> DESCRIPTION OF THE TASK:
With the pictures left out, retype exactly the lines below starting at the line that contains "none -> black tile A2 level 1" and ending at the line that contains "none -> black round brick H1 level 2".

** Opening GIVEN DATA block **

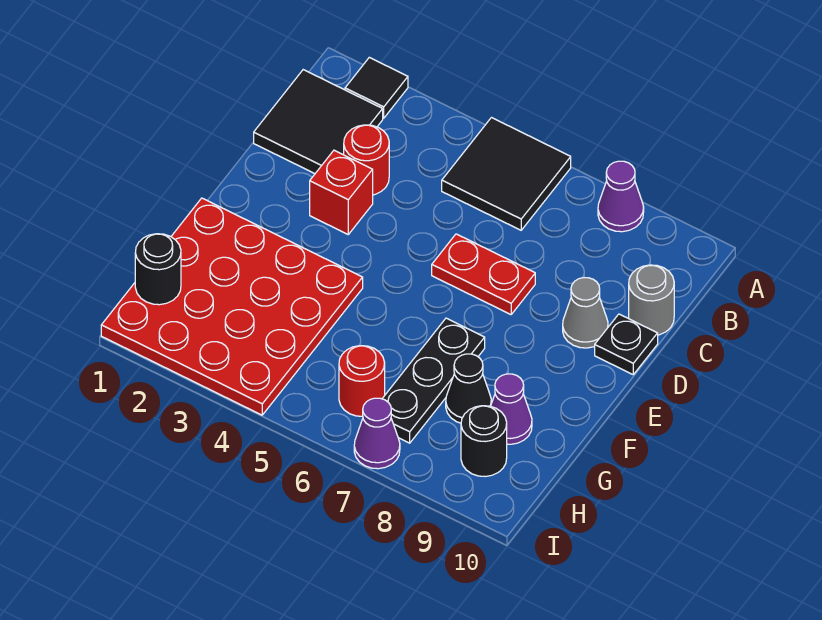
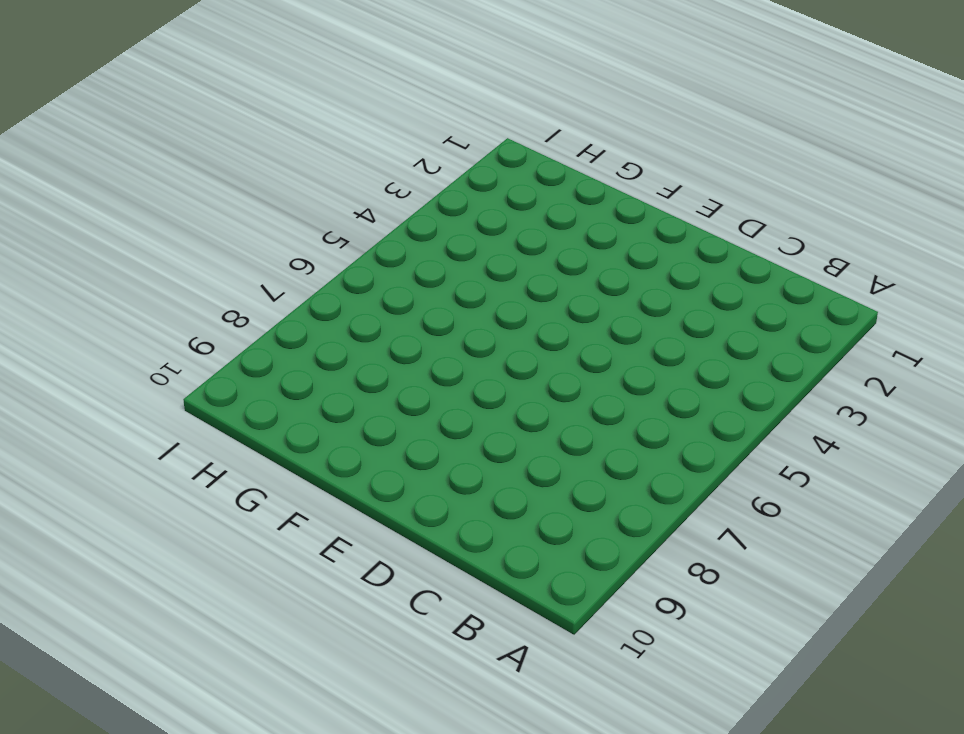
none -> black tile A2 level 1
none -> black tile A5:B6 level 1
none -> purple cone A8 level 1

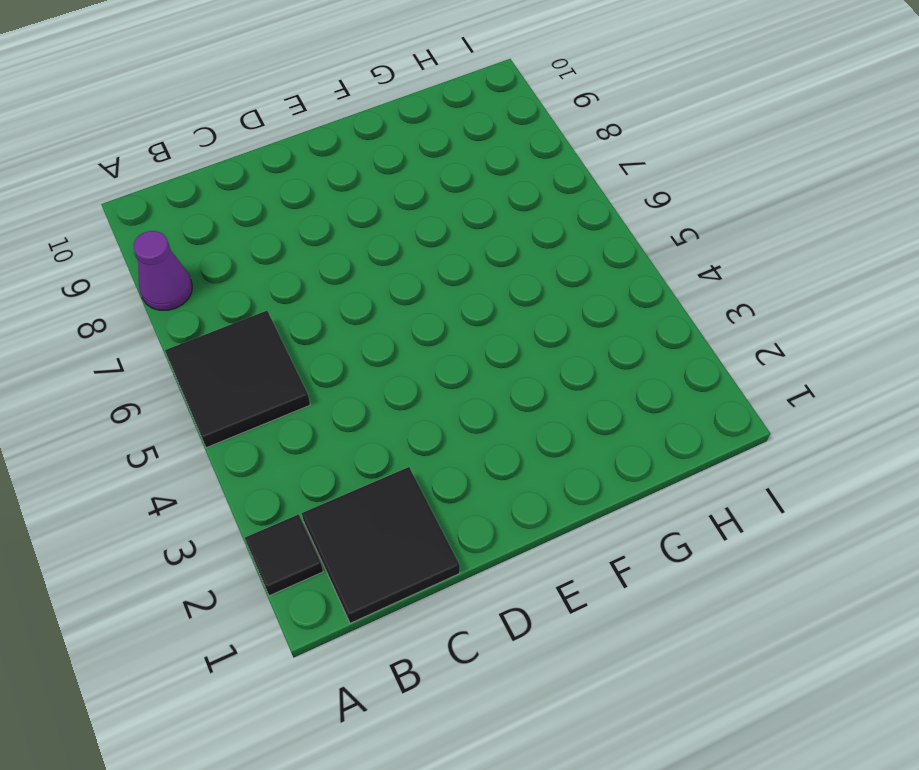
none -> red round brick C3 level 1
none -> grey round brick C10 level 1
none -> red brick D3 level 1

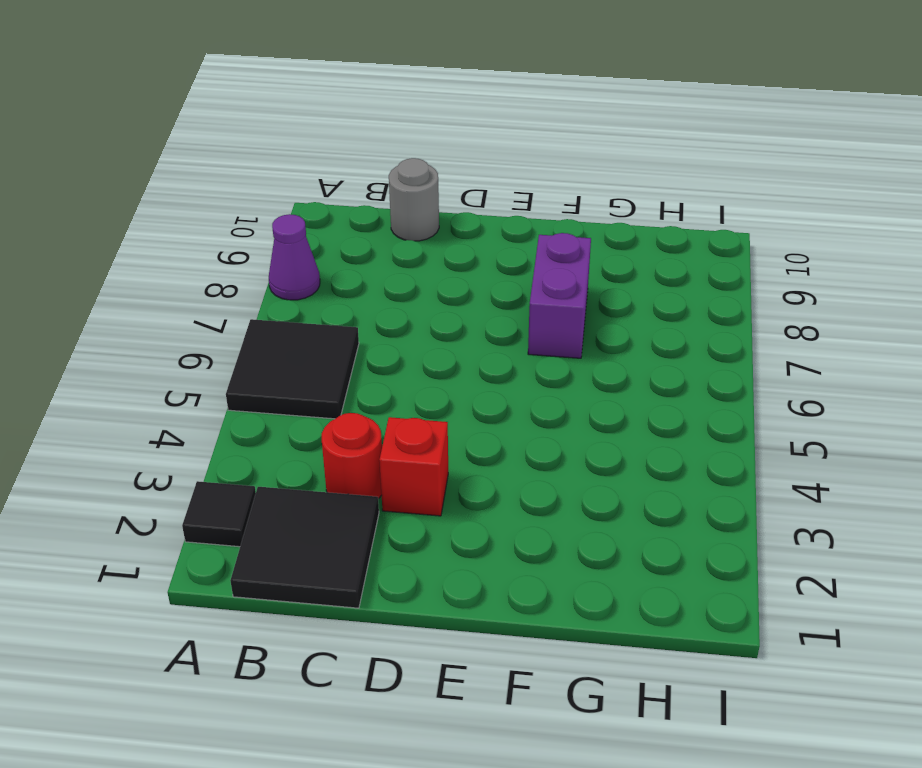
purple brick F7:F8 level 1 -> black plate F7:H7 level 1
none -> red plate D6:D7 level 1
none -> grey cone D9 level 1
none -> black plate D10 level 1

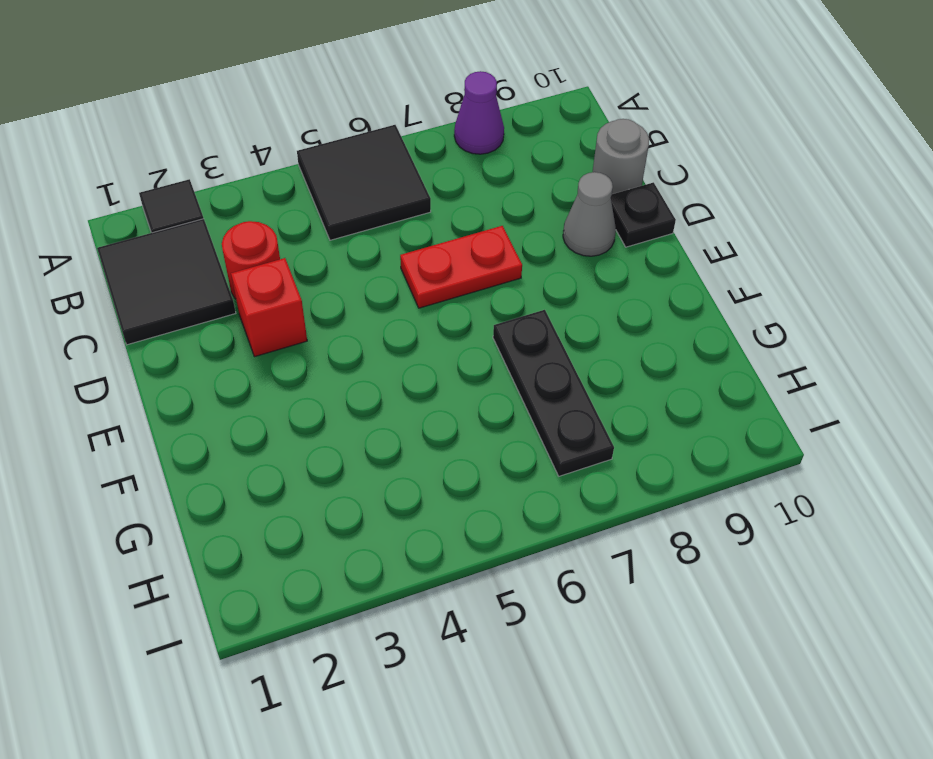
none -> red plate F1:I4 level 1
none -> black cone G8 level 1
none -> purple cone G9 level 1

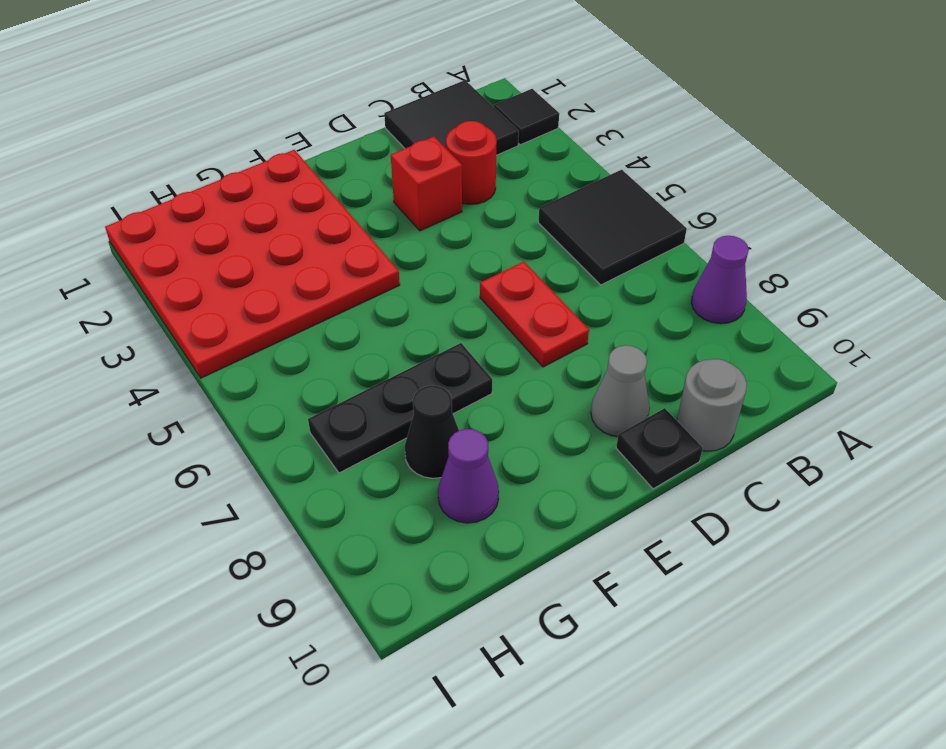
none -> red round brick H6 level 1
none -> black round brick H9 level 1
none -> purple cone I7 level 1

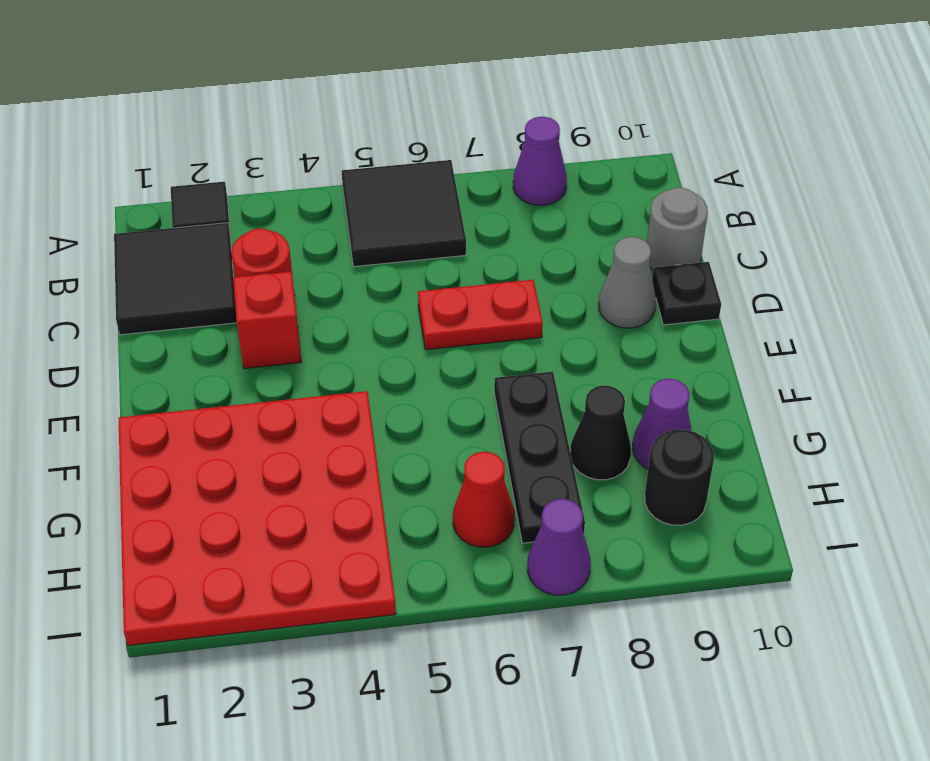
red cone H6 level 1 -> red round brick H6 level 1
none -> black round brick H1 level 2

** Closing GIVEN DATA block **
** Opening GIVEN DATA block **

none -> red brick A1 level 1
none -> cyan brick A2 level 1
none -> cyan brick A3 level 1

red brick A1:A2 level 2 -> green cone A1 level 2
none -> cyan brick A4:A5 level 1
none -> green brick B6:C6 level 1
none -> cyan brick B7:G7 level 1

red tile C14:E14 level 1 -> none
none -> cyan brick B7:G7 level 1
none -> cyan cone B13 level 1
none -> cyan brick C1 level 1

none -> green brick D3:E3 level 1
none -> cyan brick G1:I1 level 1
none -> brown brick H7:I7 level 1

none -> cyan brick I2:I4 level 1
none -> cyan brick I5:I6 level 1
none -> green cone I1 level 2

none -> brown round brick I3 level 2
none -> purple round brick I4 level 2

** Closing GIVEN DATA block **
** Opening GIVEN DATA block **

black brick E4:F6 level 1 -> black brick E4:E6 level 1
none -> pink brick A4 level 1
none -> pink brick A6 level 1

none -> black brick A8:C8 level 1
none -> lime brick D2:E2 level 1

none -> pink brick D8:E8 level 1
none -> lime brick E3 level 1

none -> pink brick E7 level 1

** Closing GIVEN DATA block **

> OUTPUT OF THE TASK:
none -> black tile A2 level 1
none -> black tile A5:B6 level 1
none -> purple cone A8 level 1

none -> red round brick C3 level 1
none -> grey round brick C10 level 1
none -> red brick D3 level 1

purple brick F7:F8 level 1 -> black plate F7:H7 level 1
none -> red plate D6:D7 level 1
none -> grey cone D9 level 1
none -> black plate D10 level 1

none -> red plate F1:I4 level 1
none -> black cone G8 level 1
none -> purple cone G9 level 1

none -> red round brick H6 level 1
none -> black round brick H9 level 1
none -> purple cone I7 level 1

red cone H6 level 1 -> red round brick H6 level 1
none -> black round brick H1 level 2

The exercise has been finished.